**AIM OF THE EXERCISE:** All of the data should be given again word for word, though the images are to be left out.

**DATA UNDER STUDY:**
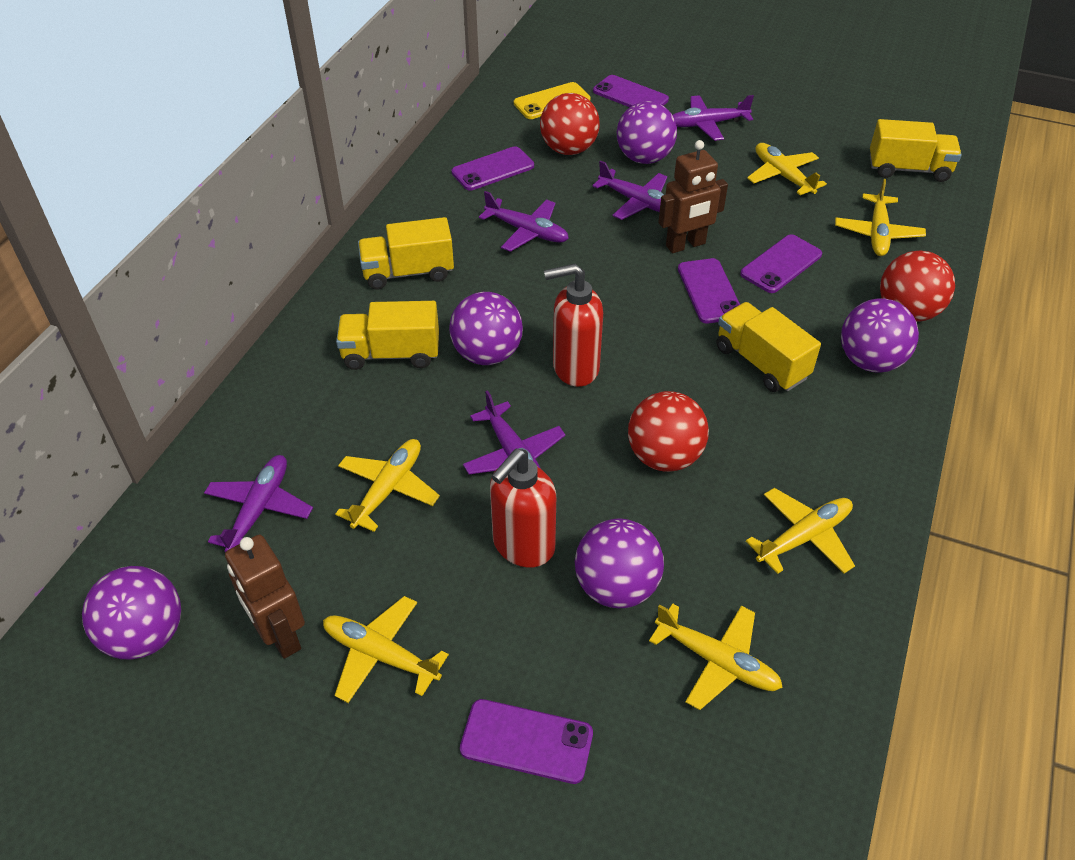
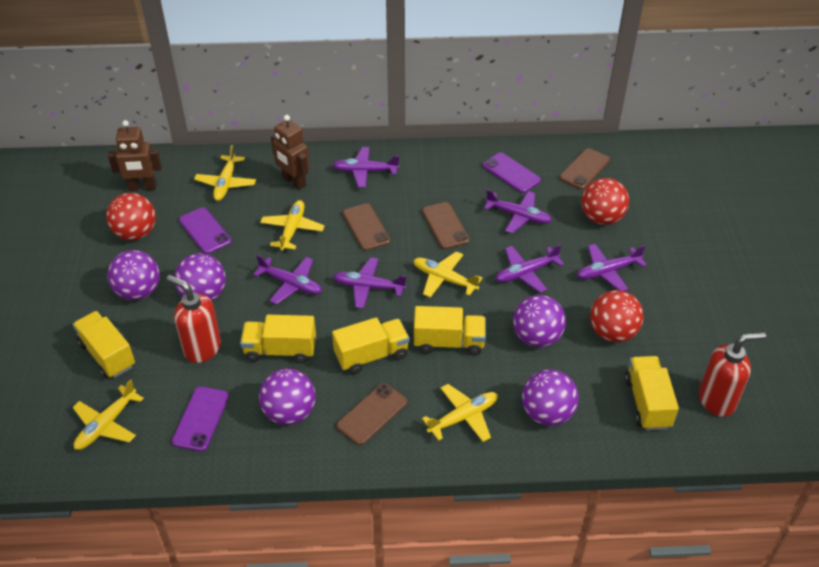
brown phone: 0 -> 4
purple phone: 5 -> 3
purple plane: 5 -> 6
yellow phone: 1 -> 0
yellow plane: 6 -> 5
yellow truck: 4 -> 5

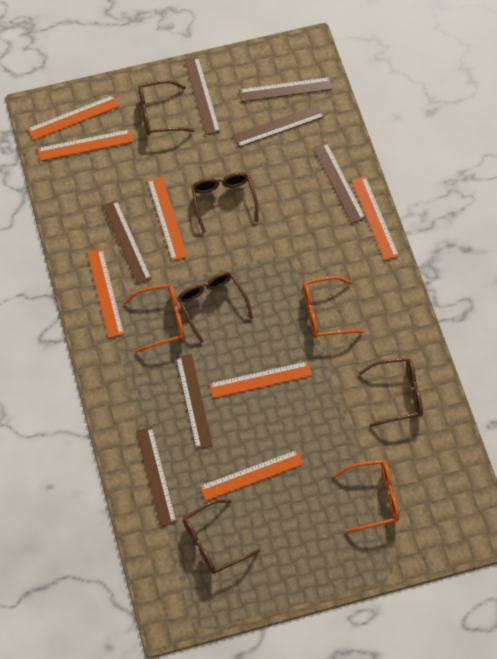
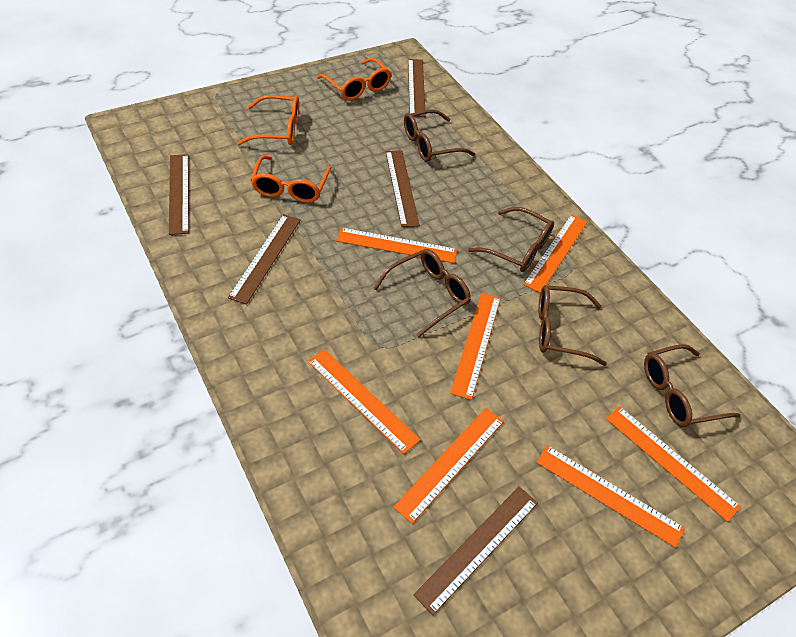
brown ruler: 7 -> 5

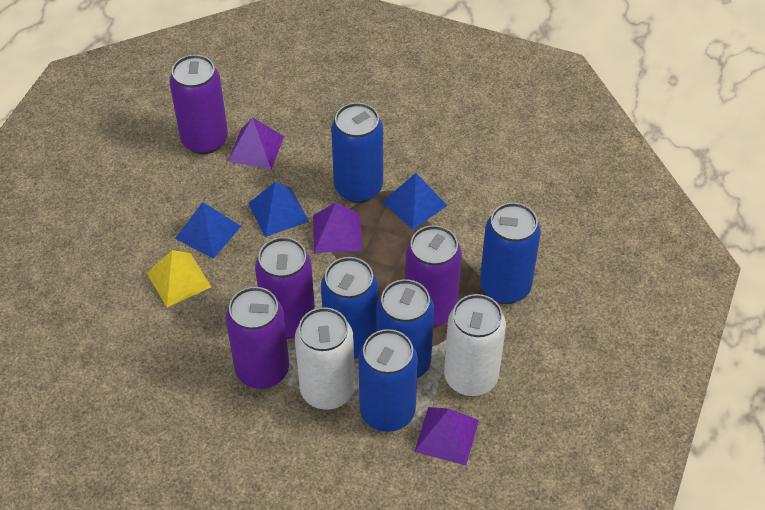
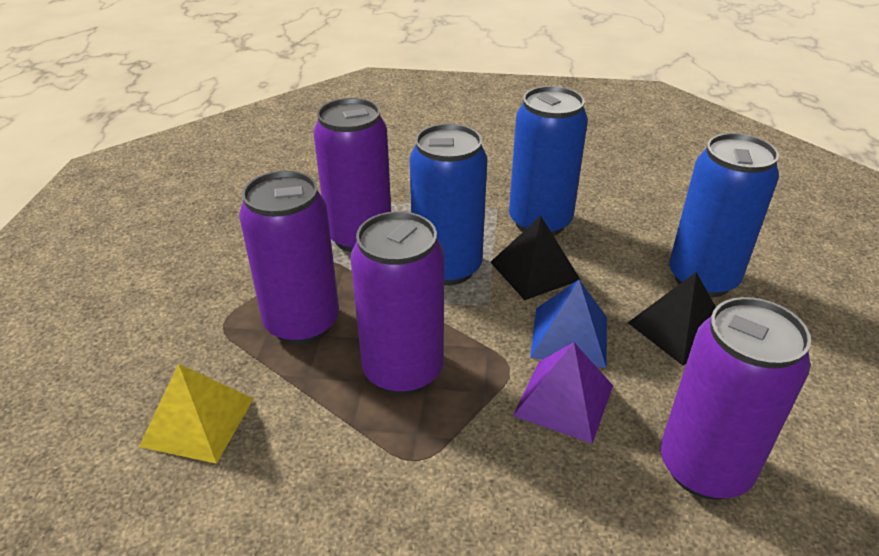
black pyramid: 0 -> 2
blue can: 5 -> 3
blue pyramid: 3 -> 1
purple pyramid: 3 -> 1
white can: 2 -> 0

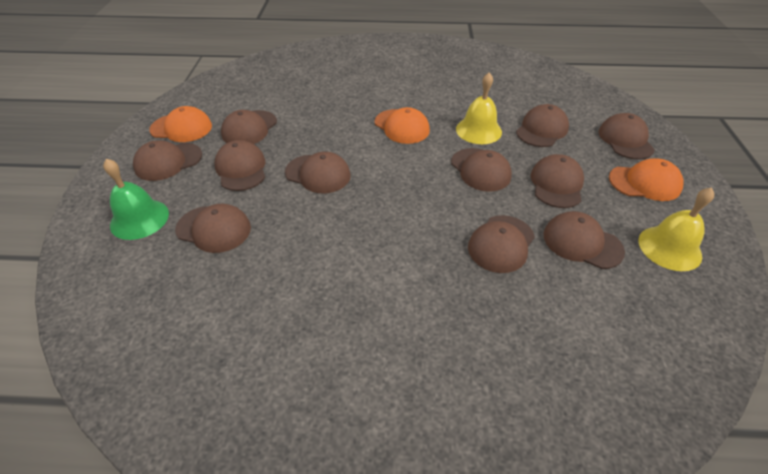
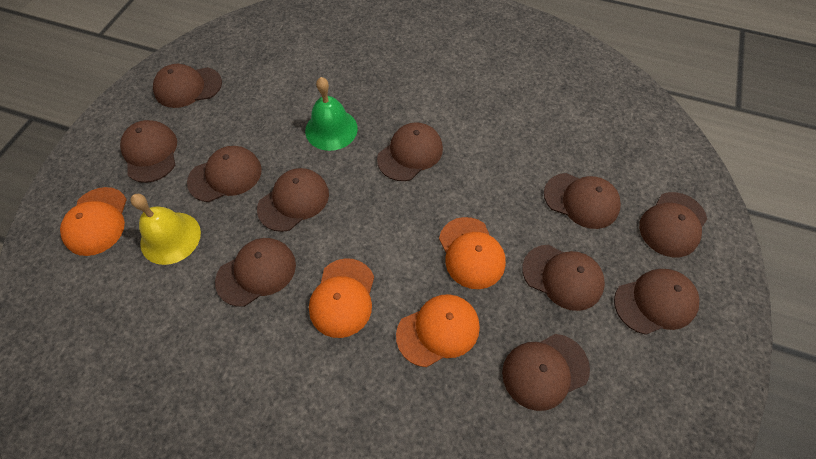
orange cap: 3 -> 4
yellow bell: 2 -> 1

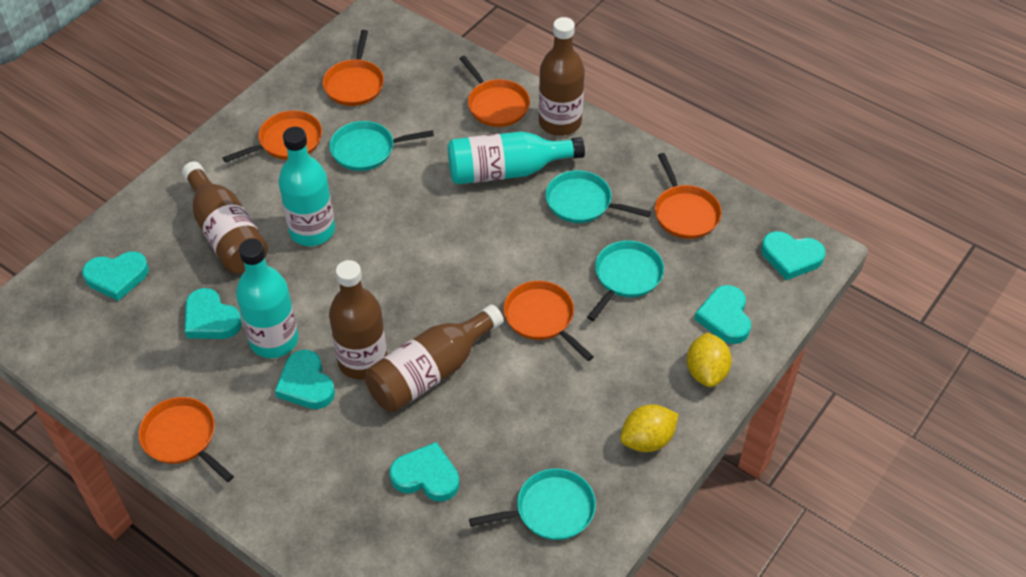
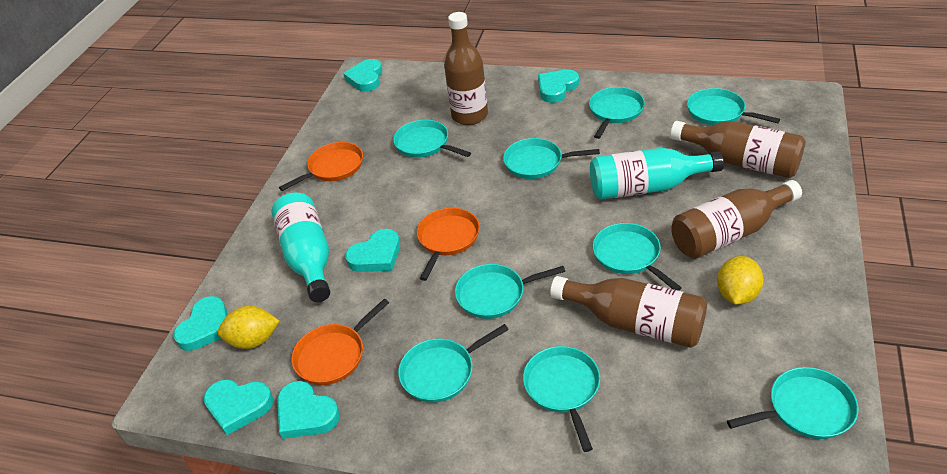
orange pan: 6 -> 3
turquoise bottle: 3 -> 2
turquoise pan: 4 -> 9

**TASK RESULT:**
brown phone: 0 -> 4
purple phone: 5 -> 3
purple plane: 5 -> 6
yellow phone: 1 -> 0
yellow plane: 6 -> 5
yellow truck: 4 -> 5

brown ruler: 7 -> 5

black pyramid: 0 -> 2
blue can: 5 -> 3
blue pyramid: 3 -> 1
purple pyramid: 3 -> 1
white can: 2 -> 0

orange cap: 3 -> 4
yellow bell: 2 -> 1

orange pan: 6 -> 3
turquoise bottle: 3 -> 2
turquoise pan: 4 -> 9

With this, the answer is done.